_AIM OF THE EXERCISE_. From the line that contains "purple ring: 3 -> 5" to the last line of the entries, set down each line exactly as written, both ends included, with nothing else.
** Opening MATERIAL PROVIDED block **
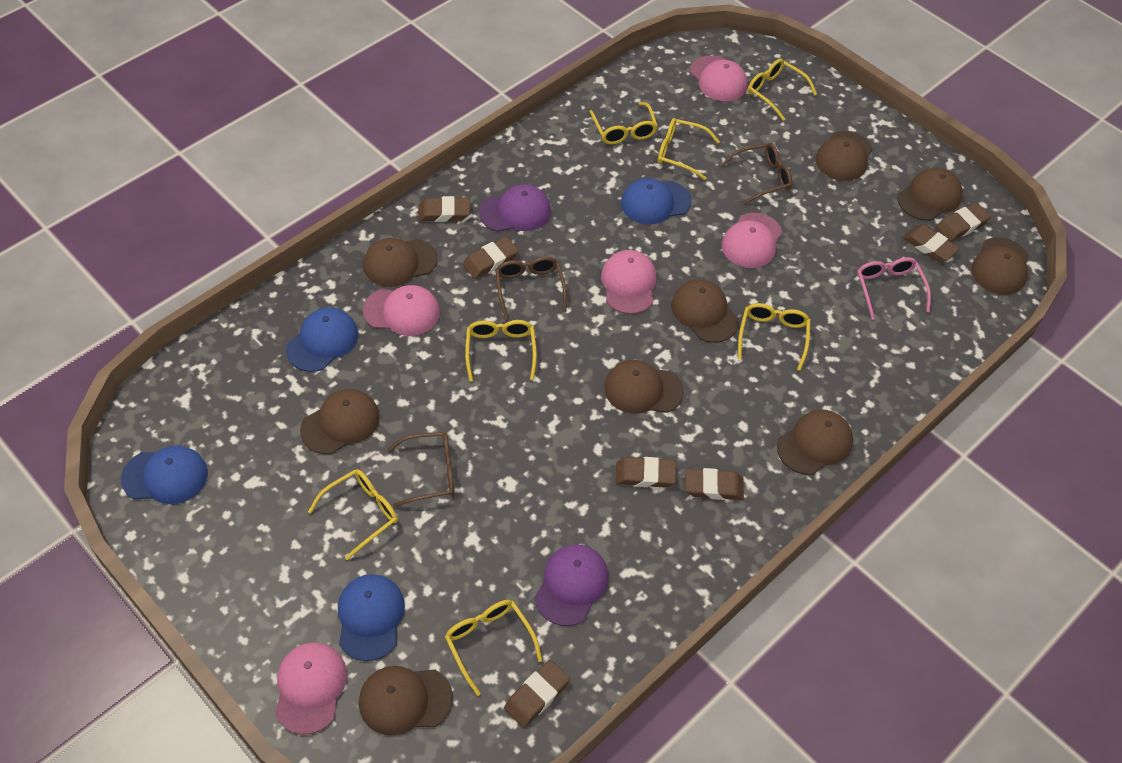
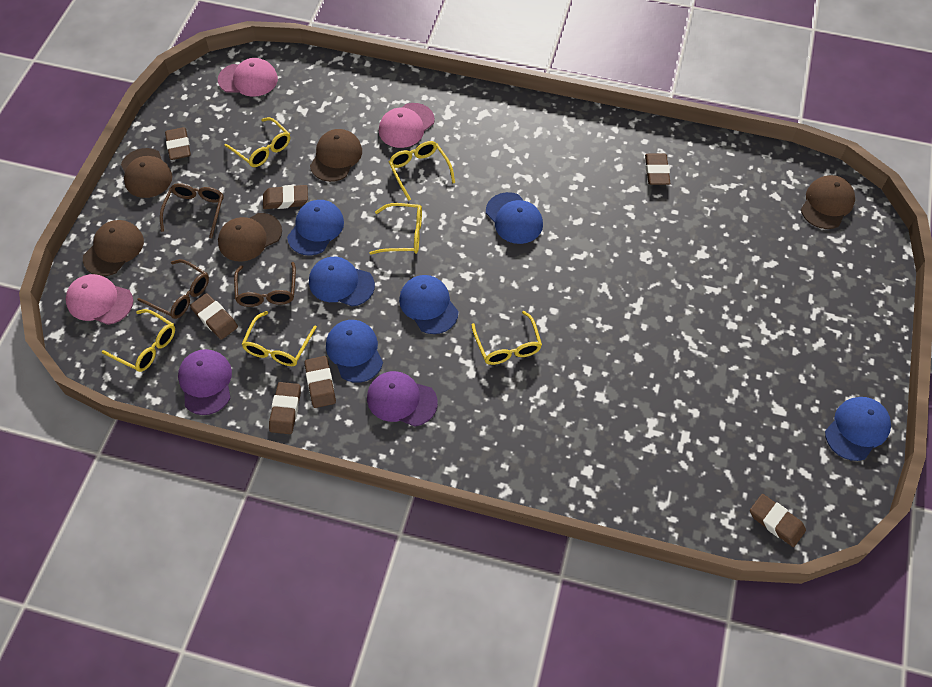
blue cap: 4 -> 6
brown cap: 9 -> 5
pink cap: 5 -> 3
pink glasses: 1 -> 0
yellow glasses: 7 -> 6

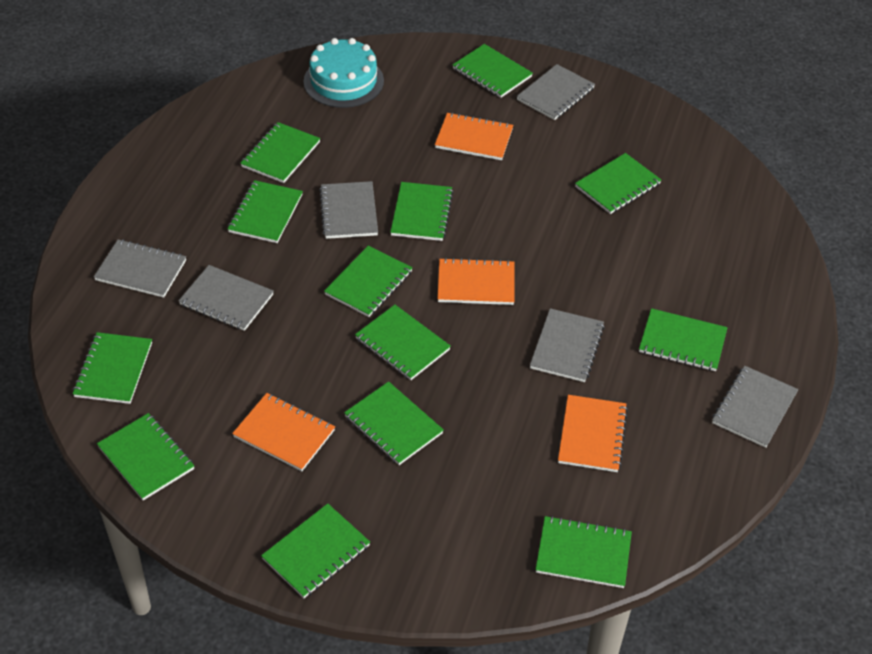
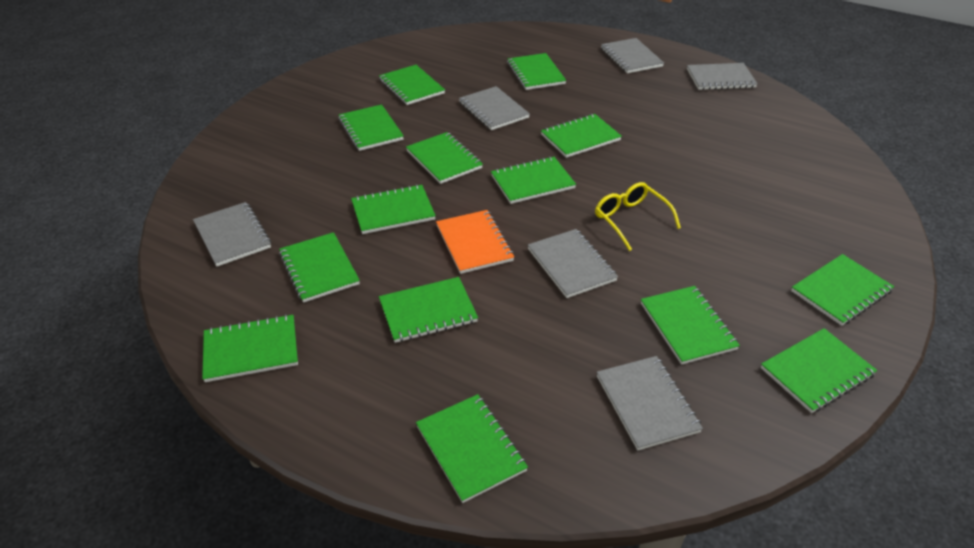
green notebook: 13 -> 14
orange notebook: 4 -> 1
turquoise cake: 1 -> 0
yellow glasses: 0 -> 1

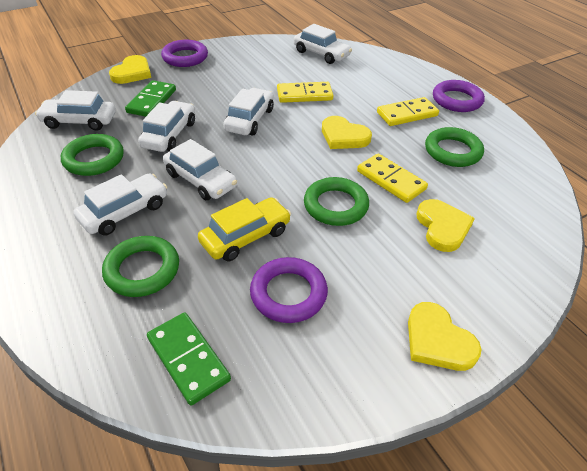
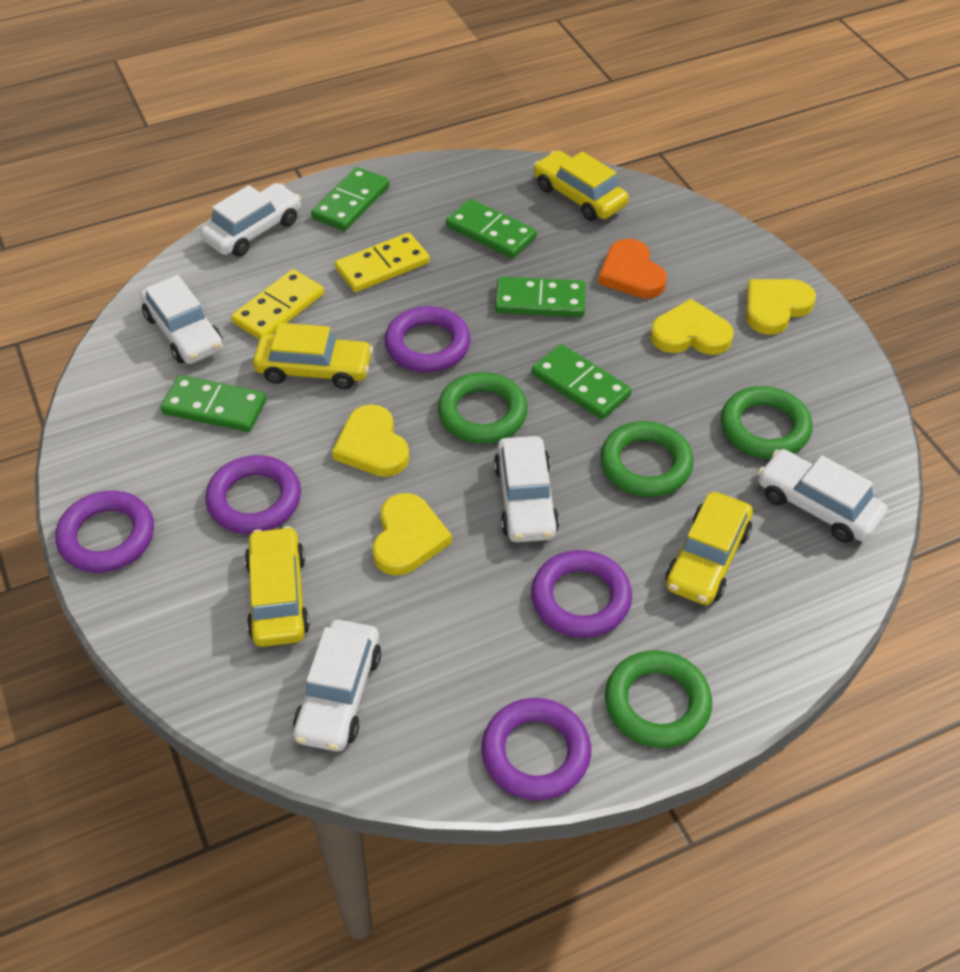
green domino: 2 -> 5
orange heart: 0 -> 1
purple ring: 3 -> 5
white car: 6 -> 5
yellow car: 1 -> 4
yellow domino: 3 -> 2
** Closing MATERIAL PROVIDED block **
_EXERCISE SOLUTION_.
purple ring: 3 -> 5
white car: 6 -> 5
yellow car: 1 -> 4
yellow domino: 3 -> 2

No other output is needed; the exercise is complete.